• Goal of the exercise: From the first line of the records through the line containing "purple tile I5", retype every line exactly and nothing else.

(Object tracking records)
- Opening Delimiter -

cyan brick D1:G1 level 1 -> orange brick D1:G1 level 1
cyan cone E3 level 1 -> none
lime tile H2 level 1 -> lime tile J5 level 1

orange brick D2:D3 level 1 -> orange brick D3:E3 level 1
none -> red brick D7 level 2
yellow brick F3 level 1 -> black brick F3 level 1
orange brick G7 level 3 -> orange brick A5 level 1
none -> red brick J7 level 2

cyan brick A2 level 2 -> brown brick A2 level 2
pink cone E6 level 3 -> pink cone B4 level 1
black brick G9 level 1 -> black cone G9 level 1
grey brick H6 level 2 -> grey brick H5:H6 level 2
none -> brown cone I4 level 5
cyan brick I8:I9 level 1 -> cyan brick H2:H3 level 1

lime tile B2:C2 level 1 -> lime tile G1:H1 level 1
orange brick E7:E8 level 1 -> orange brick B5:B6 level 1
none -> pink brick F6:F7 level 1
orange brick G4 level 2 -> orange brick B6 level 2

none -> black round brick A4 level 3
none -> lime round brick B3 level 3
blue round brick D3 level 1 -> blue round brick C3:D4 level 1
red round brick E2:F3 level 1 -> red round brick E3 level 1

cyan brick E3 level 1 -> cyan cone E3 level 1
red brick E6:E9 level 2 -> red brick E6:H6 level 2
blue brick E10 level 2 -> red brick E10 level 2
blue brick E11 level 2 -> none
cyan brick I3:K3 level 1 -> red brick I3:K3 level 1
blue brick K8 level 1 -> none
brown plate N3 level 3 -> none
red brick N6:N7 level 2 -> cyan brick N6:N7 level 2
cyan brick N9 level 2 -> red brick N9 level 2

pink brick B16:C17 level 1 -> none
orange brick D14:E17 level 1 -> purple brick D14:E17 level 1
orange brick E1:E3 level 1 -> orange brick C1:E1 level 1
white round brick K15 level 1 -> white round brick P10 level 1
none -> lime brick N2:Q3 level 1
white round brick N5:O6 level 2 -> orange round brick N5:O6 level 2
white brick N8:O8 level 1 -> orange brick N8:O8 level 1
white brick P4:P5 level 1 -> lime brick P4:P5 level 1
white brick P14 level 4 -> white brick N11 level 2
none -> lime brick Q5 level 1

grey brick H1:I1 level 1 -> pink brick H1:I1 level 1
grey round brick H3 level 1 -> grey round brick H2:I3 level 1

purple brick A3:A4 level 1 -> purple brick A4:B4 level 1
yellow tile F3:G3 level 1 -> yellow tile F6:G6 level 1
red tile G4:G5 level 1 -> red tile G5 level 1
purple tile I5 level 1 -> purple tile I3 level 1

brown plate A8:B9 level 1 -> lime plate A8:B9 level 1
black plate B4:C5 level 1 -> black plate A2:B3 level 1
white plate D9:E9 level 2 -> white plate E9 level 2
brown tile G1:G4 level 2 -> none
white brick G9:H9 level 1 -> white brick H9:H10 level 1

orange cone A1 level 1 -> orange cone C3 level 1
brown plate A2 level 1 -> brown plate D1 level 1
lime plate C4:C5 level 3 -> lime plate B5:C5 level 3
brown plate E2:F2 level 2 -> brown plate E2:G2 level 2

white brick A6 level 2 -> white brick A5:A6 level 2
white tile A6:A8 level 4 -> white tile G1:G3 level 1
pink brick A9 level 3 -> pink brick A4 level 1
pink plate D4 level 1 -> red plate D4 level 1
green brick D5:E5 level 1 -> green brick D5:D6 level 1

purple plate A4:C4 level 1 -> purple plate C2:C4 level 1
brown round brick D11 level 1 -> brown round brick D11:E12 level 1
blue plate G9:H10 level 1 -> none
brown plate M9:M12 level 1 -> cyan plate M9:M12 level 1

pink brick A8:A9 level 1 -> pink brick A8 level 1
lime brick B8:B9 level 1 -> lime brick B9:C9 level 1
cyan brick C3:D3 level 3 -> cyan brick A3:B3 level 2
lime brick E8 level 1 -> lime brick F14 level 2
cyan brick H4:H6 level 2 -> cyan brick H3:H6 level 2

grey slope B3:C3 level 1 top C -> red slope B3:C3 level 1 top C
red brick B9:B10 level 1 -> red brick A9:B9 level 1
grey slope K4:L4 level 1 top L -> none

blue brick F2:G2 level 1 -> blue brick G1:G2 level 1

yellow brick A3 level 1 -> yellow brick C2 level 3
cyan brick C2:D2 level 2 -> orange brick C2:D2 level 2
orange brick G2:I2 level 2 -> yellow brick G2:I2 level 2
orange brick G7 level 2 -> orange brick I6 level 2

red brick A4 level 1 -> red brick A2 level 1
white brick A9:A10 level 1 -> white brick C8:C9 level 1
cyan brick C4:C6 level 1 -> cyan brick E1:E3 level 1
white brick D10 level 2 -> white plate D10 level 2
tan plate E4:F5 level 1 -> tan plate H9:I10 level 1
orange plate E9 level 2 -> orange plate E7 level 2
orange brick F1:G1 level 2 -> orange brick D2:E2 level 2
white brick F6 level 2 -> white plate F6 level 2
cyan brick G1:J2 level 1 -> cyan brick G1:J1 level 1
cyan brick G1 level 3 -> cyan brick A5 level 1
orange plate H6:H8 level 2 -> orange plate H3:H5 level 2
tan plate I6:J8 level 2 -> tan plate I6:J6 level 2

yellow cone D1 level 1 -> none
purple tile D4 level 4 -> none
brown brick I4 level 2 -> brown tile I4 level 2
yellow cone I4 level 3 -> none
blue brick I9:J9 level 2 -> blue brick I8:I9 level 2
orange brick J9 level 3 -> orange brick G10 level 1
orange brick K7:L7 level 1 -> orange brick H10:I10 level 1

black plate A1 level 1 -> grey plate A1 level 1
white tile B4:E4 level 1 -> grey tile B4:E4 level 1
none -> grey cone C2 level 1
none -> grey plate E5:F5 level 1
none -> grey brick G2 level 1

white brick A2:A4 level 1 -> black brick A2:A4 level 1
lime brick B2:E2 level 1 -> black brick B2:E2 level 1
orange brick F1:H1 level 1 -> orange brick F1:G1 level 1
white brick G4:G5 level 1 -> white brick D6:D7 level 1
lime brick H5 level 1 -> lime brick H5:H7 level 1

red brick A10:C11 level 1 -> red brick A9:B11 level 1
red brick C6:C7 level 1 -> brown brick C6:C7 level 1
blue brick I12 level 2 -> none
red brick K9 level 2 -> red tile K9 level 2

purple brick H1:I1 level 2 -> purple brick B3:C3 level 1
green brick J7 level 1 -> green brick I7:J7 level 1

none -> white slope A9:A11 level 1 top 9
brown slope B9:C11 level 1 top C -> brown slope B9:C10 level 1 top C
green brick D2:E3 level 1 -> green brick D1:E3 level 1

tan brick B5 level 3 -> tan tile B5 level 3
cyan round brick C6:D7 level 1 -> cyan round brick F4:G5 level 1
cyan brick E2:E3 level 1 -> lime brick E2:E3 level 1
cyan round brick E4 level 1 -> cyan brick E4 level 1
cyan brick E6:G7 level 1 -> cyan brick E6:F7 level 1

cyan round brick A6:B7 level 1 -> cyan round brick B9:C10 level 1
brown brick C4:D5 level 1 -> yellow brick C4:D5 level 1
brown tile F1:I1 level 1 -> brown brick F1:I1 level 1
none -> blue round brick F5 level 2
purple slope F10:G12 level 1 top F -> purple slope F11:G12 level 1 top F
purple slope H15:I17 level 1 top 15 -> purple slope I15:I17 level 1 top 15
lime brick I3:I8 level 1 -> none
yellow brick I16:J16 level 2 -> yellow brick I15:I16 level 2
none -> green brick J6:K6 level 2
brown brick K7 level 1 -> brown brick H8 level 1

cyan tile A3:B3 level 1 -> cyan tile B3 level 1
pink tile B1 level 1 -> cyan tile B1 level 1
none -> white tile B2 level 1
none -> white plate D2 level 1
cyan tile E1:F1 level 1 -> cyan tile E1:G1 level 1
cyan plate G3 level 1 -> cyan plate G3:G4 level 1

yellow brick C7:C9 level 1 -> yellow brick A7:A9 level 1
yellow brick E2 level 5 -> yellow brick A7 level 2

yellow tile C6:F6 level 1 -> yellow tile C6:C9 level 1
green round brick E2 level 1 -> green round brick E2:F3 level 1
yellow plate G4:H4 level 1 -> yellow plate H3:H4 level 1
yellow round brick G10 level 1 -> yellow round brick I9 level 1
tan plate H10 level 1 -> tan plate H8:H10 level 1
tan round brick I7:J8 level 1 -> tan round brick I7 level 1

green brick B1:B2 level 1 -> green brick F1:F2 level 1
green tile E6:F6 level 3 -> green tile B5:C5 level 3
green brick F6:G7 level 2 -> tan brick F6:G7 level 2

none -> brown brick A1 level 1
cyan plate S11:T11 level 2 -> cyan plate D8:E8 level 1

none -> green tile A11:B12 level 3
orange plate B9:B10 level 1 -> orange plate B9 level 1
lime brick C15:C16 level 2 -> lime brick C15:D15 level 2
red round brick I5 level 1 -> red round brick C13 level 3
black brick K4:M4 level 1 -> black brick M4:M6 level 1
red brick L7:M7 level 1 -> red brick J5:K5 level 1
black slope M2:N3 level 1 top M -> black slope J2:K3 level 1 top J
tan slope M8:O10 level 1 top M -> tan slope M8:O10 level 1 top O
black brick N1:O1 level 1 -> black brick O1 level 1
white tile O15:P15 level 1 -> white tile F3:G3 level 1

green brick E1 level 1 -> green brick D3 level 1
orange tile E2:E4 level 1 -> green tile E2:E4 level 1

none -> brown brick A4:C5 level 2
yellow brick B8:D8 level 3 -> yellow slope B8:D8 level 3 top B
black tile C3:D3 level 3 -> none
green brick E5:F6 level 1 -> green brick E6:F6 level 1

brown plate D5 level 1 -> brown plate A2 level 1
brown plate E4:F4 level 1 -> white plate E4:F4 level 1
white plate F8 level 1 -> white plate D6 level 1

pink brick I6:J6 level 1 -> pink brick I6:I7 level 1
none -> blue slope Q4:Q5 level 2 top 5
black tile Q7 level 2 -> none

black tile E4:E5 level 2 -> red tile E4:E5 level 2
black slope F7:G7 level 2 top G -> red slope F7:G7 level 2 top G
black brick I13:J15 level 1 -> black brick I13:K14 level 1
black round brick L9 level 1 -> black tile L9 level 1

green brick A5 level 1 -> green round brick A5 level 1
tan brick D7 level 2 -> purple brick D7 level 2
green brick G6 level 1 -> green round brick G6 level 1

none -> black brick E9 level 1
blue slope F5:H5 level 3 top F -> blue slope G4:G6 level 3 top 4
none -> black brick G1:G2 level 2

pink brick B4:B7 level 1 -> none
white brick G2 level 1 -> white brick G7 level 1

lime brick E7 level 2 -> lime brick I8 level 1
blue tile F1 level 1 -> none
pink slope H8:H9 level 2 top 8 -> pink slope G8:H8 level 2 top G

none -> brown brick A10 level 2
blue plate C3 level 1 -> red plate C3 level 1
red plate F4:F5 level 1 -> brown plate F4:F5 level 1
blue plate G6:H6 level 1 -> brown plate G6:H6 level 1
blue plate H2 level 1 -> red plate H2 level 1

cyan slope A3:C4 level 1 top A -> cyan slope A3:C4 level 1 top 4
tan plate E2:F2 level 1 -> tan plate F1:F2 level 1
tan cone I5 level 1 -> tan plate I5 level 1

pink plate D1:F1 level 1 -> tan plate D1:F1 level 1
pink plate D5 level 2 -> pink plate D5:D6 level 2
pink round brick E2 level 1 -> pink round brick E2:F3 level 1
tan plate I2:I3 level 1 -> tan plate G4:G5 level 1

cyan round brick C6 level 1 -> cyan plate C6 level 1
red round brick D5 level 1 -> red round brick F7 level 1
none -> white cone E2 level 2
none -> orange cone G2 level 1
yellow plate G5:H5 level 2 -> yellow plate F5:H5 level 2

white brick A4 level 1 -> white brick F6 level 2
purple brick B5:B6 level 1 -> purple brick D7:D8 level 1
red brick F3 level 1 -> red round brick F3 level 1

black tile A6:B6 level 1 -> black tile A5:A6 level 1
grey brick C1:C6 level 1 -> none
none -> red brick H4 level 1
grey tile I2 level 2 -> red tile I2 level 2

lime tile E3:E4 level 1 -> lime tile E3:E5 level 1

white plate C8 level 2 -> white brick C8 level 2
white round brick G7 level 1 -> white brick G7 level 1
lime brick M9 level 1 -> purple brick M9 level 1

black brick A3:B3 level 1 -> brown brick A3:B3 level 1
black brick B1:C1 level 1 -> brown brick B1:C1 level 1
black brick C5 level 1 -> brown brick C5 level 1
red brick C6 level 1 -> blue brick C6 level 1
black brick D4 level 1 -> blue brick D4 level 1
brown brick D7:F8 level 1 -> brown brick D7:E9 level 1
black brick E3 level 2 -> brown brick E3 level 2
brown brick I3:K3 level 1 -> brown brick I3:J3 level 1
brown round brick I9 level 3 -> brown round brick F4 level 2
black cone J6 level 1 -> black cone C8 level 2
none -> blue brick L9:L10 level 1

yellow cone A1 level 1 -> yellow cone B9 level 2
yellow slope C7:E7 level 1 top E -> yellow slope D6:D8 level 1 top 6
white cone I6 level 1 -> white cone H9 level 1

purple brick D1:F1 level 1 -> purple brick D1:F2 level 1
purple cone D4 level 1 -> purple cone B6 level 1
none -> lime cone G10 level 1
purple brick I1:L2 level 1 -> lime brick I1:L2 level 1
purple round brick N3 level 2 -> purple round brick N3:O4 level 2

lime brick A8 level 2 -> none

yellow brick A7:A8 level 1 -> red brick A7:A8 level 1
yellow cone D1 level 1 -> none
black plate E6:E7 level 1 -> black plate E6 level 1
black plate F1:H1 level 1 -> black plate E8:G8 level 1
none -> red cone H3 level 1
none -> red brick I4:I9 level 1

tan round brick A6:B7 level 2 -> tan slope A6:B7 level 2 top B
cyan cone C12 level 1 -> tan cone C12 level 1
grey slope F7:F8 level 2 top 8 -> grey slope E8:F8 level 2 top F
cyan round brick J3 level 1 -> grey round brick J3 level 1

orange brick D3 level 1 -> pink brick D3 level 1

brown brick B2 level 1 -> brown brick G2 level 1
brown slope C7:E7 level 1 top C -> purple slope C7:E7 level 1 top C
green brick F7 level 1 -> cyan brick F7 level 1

- Closing Delimiter -

• Finished exercise:
cyan brick D1:G1 level 1 -> orange brick D1:G1 level 1
cyan cone E3 level 1 -> none
lime tile H2 level 1 -> lime tile J5 level 1

orange brick D2:D3 level 1 -> orange brick D3:E3 level 1
none -> red brick D7 level 2
yellow brick F3 level 1 -> black brick F3 level 1
orange brick G7 level 3 -> orange brick A5 level 1
none -> red brick J7 level 2

cyan brick A2 level 2 -> brown brick A2 level 2
pink cone E6 level 3 -> pink cone B4 level 1
black brick G9 level 1 -> black cone G9 level 1
grey brick H6 level 2 -> grey brick H5:H6 level 2
none -> brown cone I4 level 5
cyan brick I8:I9 level 1 -> cyan brick H2:H3 level 1

lime tile B2:C2 level 1 -> lime tile G1:H1 level 1
orange brick E7:E8 level 1 -> orange brick B5:B6 level 1
none -> pink brick F6:F7 level 1
orange brick G4 level 2 -> orange brick B6 level 2

none -> black round brick A4 level 3
none -> lime round brick B3 level 3
blue round brick D3 level 1 -> blue round brick C3:D4 level 1
red round brick E2:F3 level 1 -> red round brick E3 level 1

cyan brick E3 level 1 -> cyan cone E3 level 1
red brick E6:E9 level 2 -> red brick E6:H6 level 2
blue brick E10 level 2 -> red brick E10 level 2
blue brick E11 level 2 -> none
cyan brick I3:K3 level 1 -> red brick I3:K3 level 1
blue brick K8 level 1 -> none
brown plate N3 level 3 -> none
red brick N6:N7 level 2 -> cyan brick N6:N7 level 2
cyan brick N9 level 2 -> red brick N9 level 2

pink brick B16:C17 level 1 -> none
orange brick D14:E17 level 1 -> purple brick D14:E17 level 1
orange brick E1:E3 level 1 -> orange brick C1:E1 level 1
white round brick K15 level 1 -> white round brick P10 level 1
none -> lime brick N2:Q3 level 1
white round brick N5:O6 level 2 -> orange round brick N5:O6 level 2
white brick N8:O8 level 1 -> orange brick N8:O8 level 1
white brick P4:P5 level 1 -> lime brick P4:P5 level 1
white brick P14 level 4 -> white brick N11 level 2
none -> lime brick Q5 level 1

grey brick H1:I1 level 1 -> pink brick H1:I1 level 1
grey round brick H3 level 1 -> grey round brick H2:I3 level 1

purple brick A3:A4 level 1 -> purple brick A4:B4 level 1
yellow tile F3:G3 level 1 -> yellow tile F6:G6 level 1
red tile G4:G5 level 1 -> red tile G5 level 1
purple tile I5 level 1 -> purple tile I3 level 1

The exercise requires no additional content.